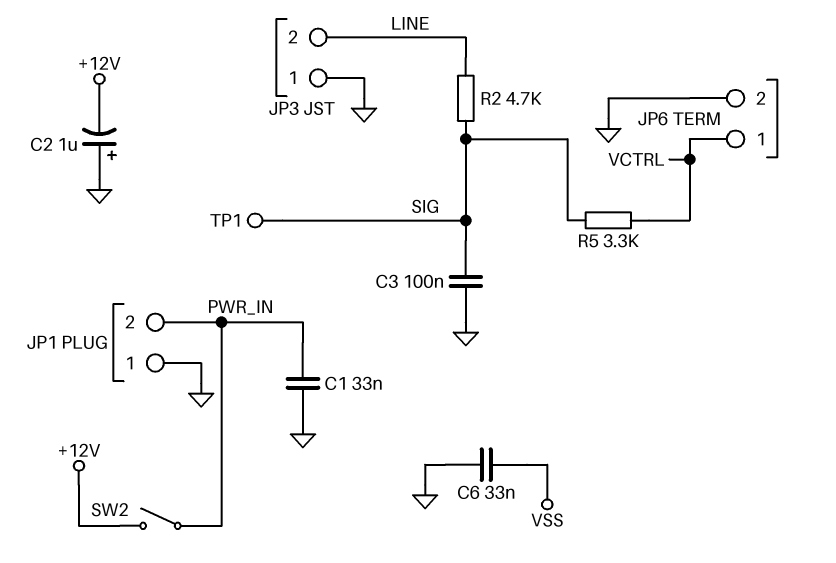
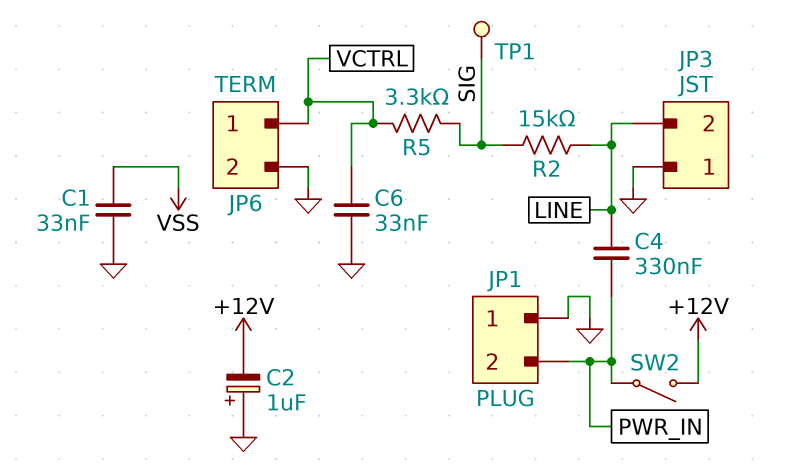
C1: 33nF (GND, PWR_IN) -> 33nF (GND, VSS)
C3: 100nF (GND, SIG) -> none
C4: none -> 330nF (LINE, PWR_IN)
C6: 33nF (GND, VSS) -> 33nF (GND, VCTRL)
R2: 4.7k (LINE, SIG) -> 15k (LINE, SIG)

_WHAT YOU HAVE TO DO_:
Return all entries preceding this task exactly as they stand, leaving any picture out.

_YOUR RESPONSE_:
C1: 33nF (GND, PWR_IN) -> 33nF (GND, VSS)
C3: 100nF (GND, SIG) -> none
C4: none -> 330nF (LINE, PWR_IN)
C6: 33nF (GND, VSS) -> 33nF (GND, VCTRL)
R2: 4.7k (LINE, SIG) -> 15k (LINE, SIG)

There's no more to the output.